Directions for this task: Leave every picture behind and copy the rest of the entries below exactly.

Extracted entries:
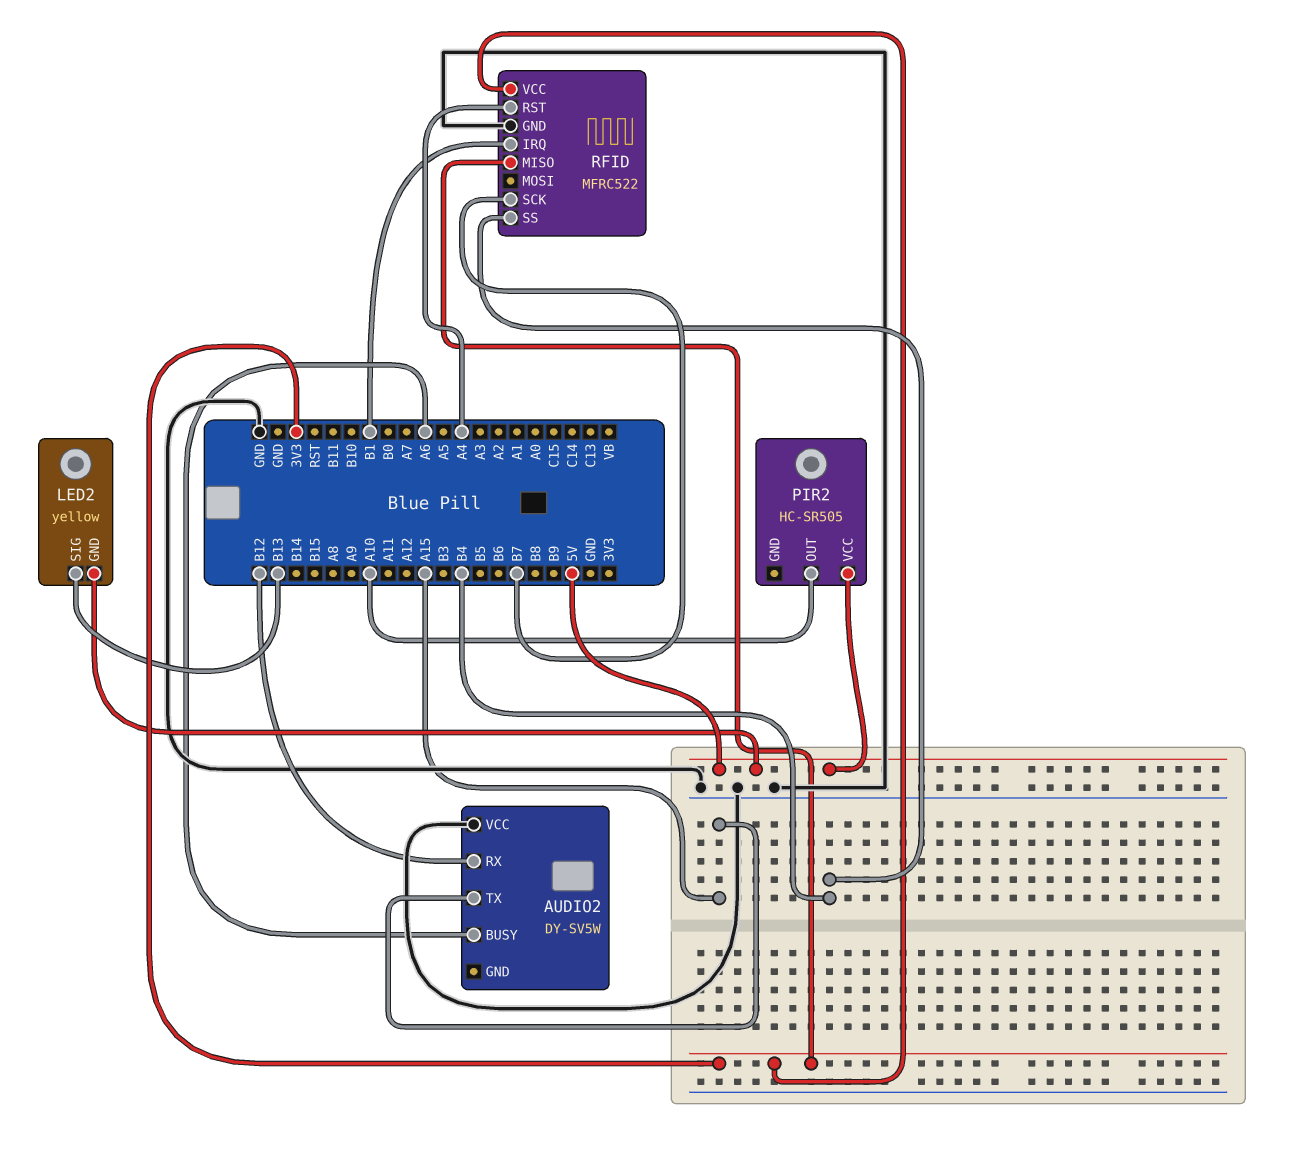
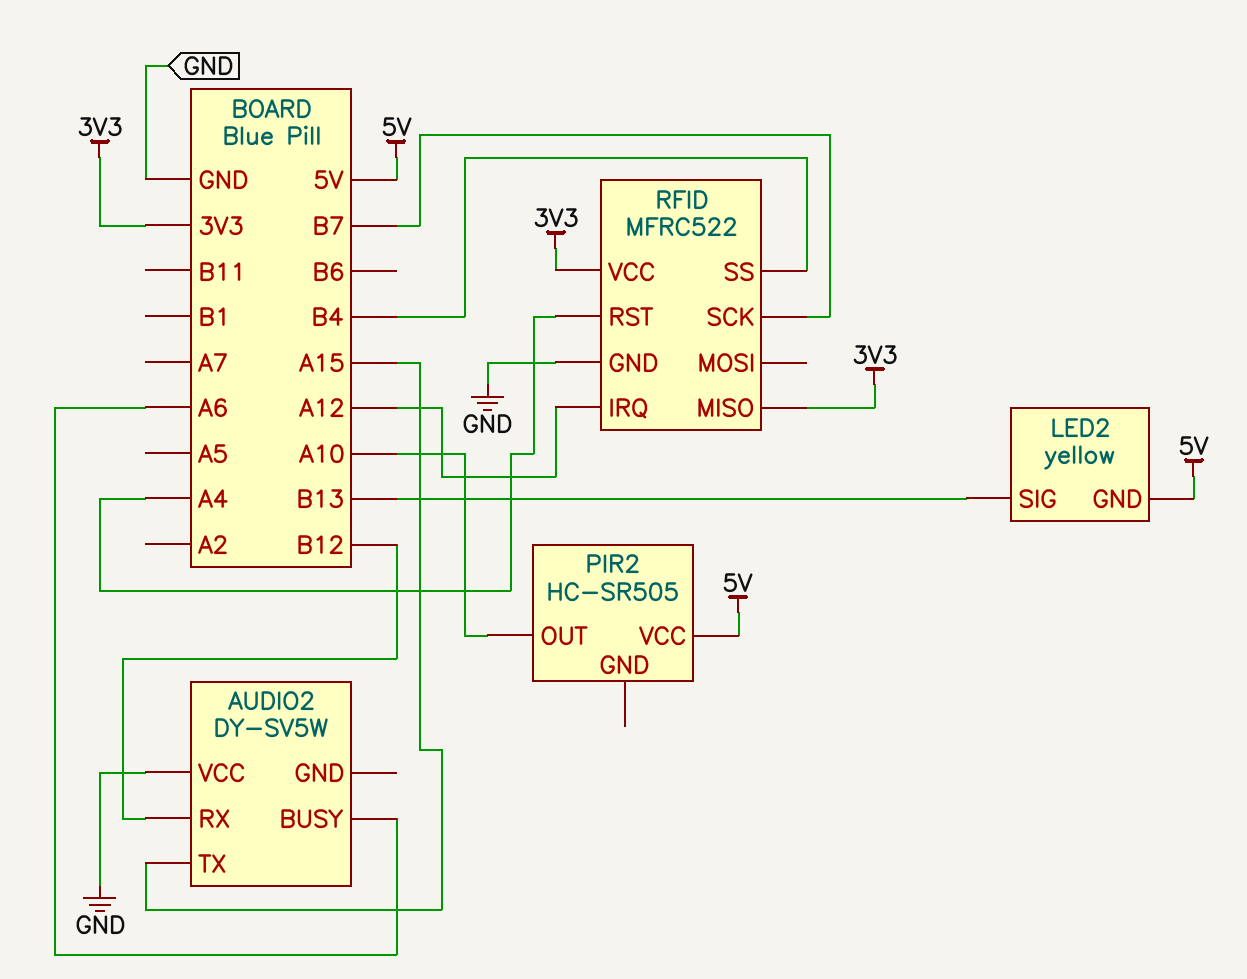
RFID pin IRQ: B1 -> A12

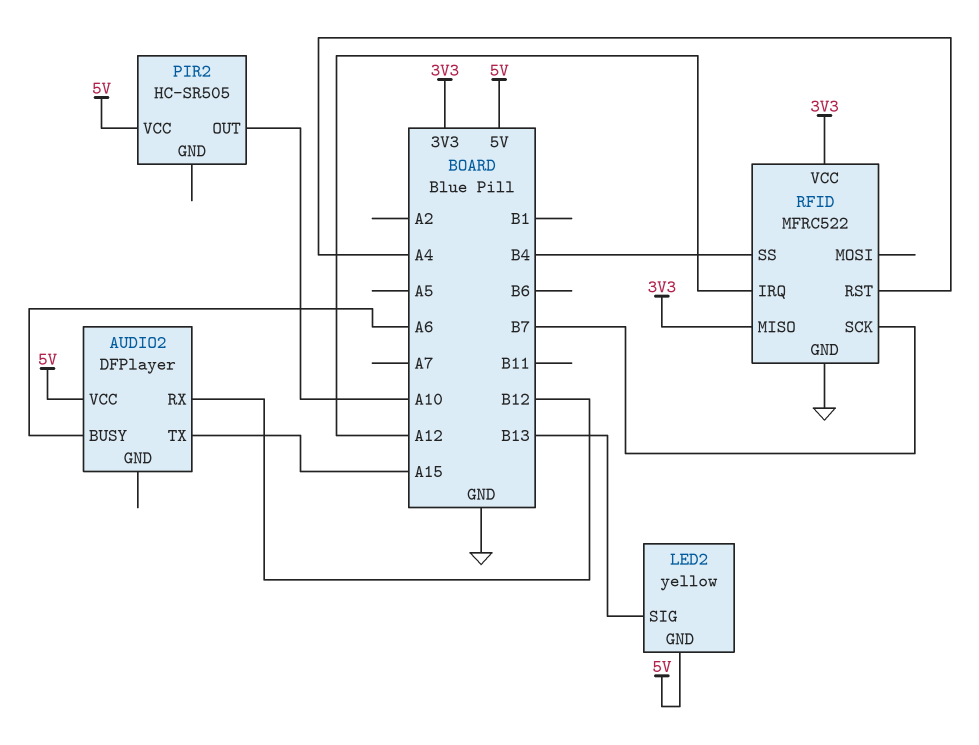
AUDIO2: DY-SV5W -> DFPlayer
AUDIO2 pin VCC: GND -> 5V

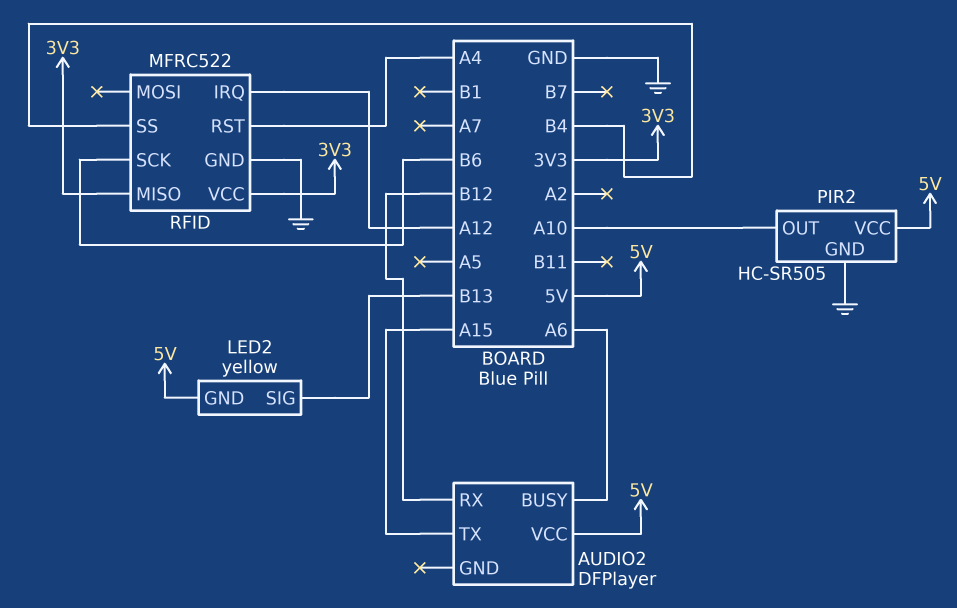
PIR2 pin GND: none -> GND
RFID pin SCK: B7 -> B6

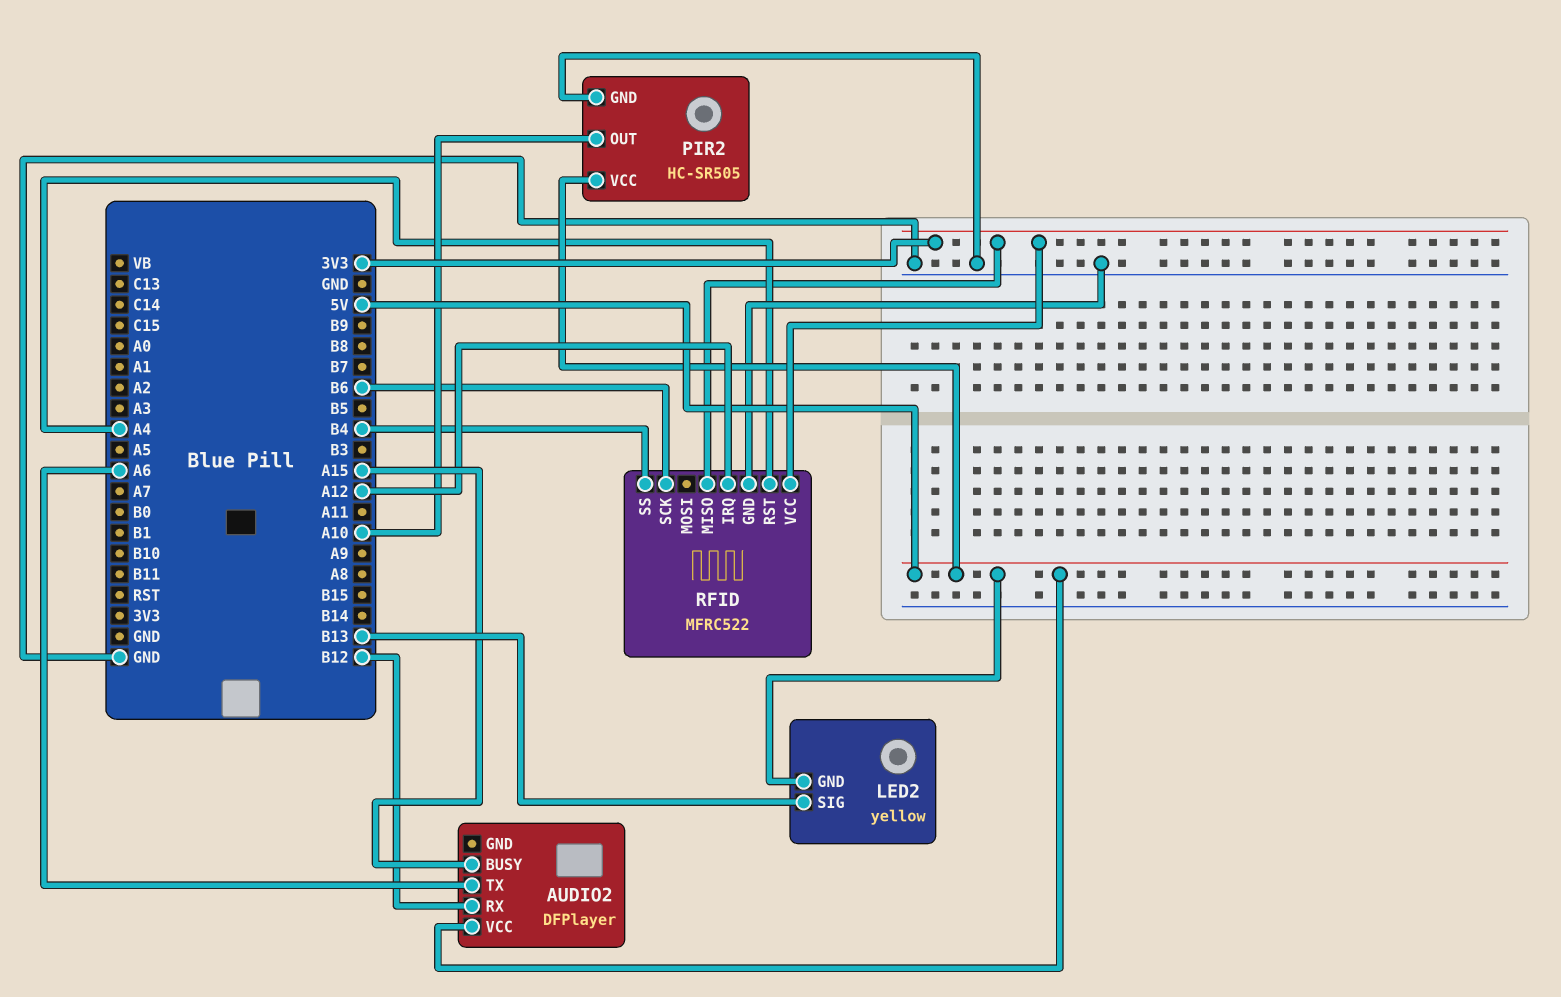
AUDIO2 pin BUSY: A6 -> A15
AUDIO2 pin TX: A15 -> A6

Solution to the exercise:
RFID pin IRQ: B1 -> A12

AUDIO2: DY-SV5W -> DFPlayer
AUDIO2 pin VCC: GND -> 5V

PIR2 pin GND: none -> GND
RFID pin SCK: B7 -> B6

AUDIO2 pin BUSY: A6 -> A15
AUDIO2 pin TX: A15 -> A6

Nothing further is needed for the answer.